DATASET EXCERPTS:
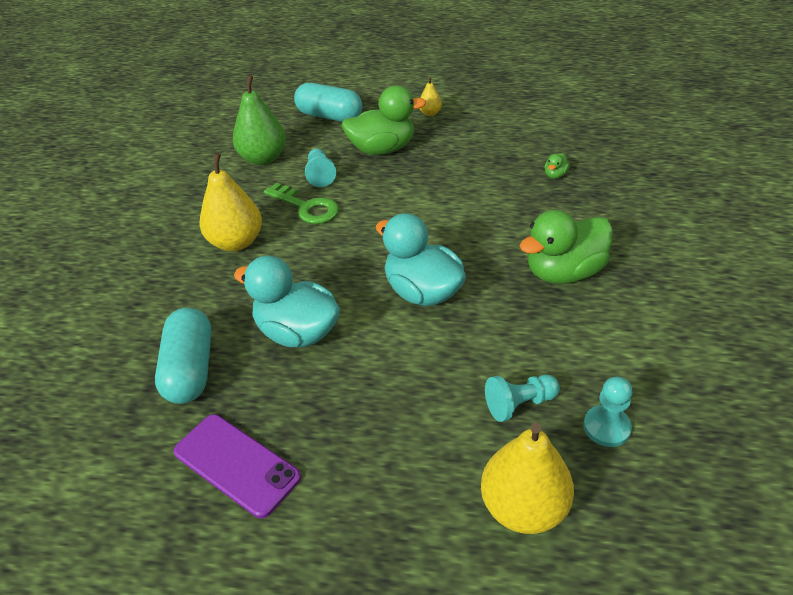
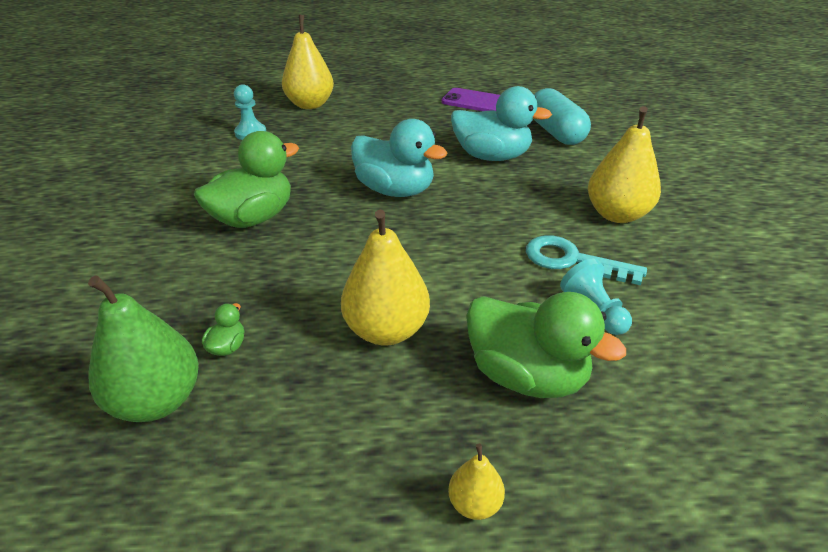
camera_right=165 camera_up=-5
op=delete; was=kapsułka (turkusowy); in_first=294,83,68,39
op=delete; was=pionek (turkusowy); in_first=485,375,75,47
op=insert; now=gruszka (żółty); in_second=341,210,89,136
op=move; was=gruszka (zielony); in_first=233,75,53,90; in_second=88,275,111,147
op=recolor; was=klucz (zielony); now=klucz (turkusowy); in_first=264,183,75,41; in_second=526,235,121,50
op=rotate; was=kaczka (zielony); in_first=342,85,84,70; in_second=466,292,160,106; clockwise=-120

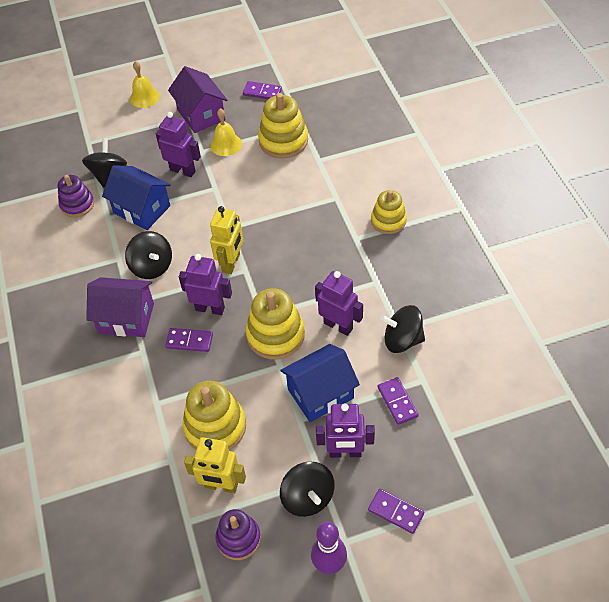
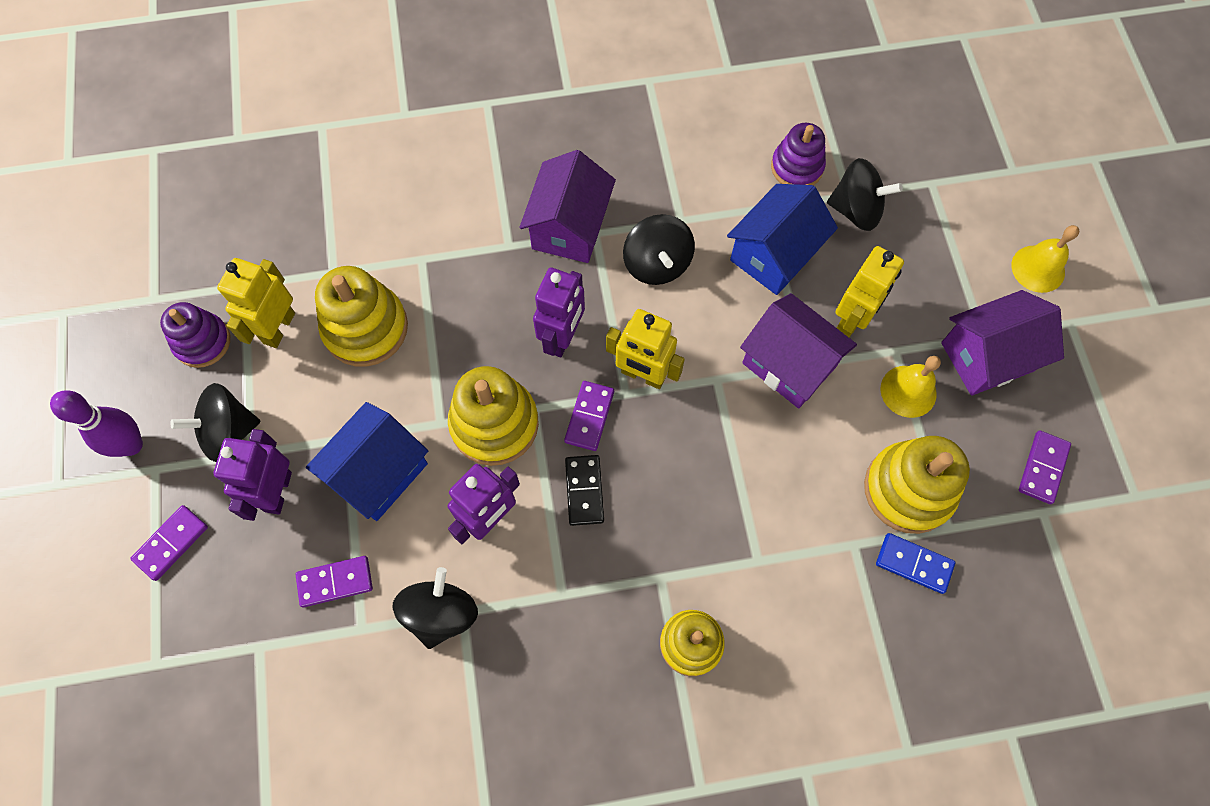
camera_right=95 camera_up=15
op=insert; now=kostka domina (czarny); in_second=565,455,39,71
op=insert; now=domek (fioletowy); in_second=740,293,117,115
op=insert; now=kostka domina (niebieski); in_second=876,533,79,61
op=move; was=kostka domina (fioletowy); in_first=165,328,48,24; in_second=564,381,50,70
op=recolor; was=robot (fioletowy); now=robot (żółty); in_first=156,112,45,65; in_second=835,246,69,91
op=rotate; was=bączek (czarny); in_first=125,231,47,48; in_second=623,214,72,71; clockwise=-75
op=rotate; was=domek (niebieski); in_first=280,344,80,78; in_second=306,402,122,119; clockwise=60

GOAL OF THE EXERCISE: Copy the lines above exactly, beginning at the line that has "op=delete; was=pionek (turkusowy);" and stopping after the line that has "op=recolor; was=klucz (zielony);", and omit the rest.

ANSWER TO THE EXERCISE:
op=delete; was=pionek (turkusowy); in_first=485,375,75,47
op=insert; now=gruszka (żółty); in_second=341,210,89,136
op=move; was=gruszka (zielony); in_first=233,75,53,90; in_second=88,275,111,147
op=recolor; was=klucz (zielony); now=klucz (turkusowy); in_first=264,183,75,41; in_second=526,235,121,50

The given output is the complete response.